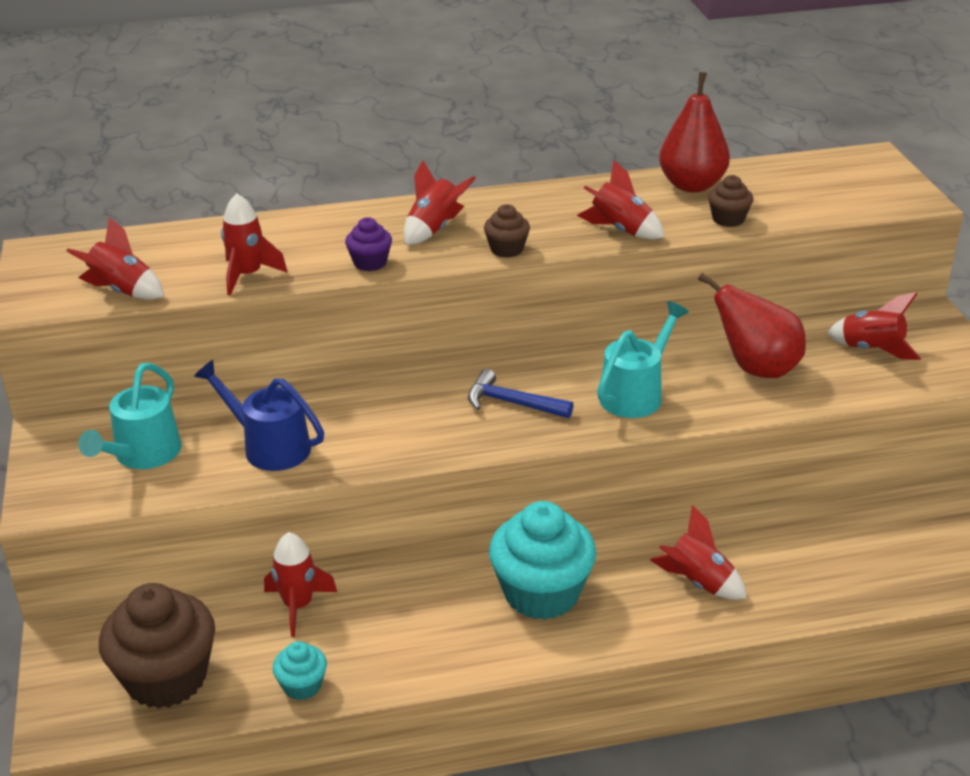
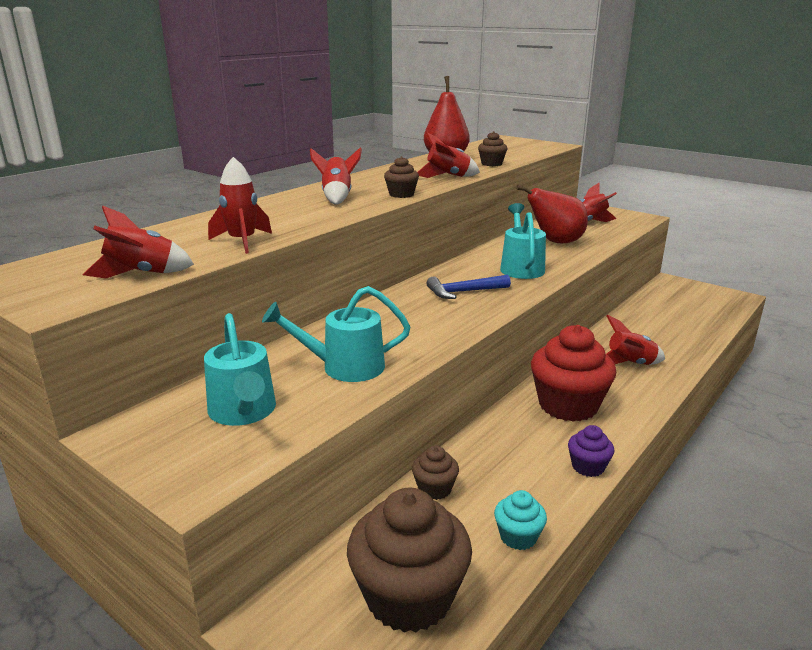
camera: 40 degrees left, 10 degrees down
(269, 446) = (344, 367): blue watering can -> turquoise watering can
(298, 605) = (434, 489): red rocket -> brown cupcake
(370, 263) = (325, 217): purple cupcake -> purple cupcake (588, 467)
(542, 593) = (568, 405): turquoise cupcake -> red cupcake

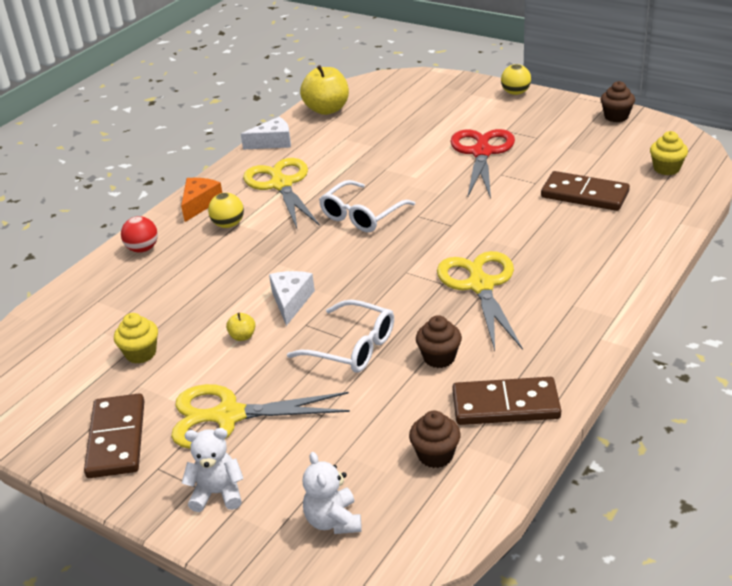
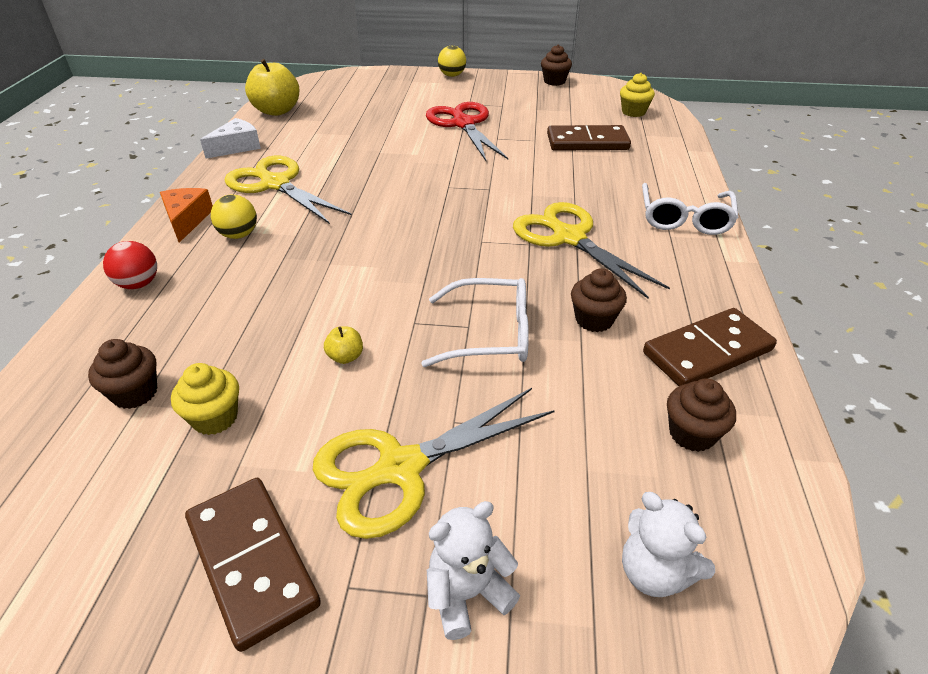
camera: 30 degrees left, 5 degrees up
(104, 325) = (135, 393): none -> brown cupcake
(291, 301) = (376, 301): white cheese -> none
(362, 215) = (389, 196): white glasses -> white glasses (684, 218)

════════════════

Exercise instructions
Show each line in the data where the string "cupcake" appears.

Answer for the task
(298, 605) = (434, 489): red rocket -> brown cupcake
(370, 263) = (325, 217): purple cupcake -> purple cupcake (588, 467)
(542, 593) = (568, 405): turquoise cupcake -> red cupcake
(104, 325) = (135, 393): none -> brown cupcake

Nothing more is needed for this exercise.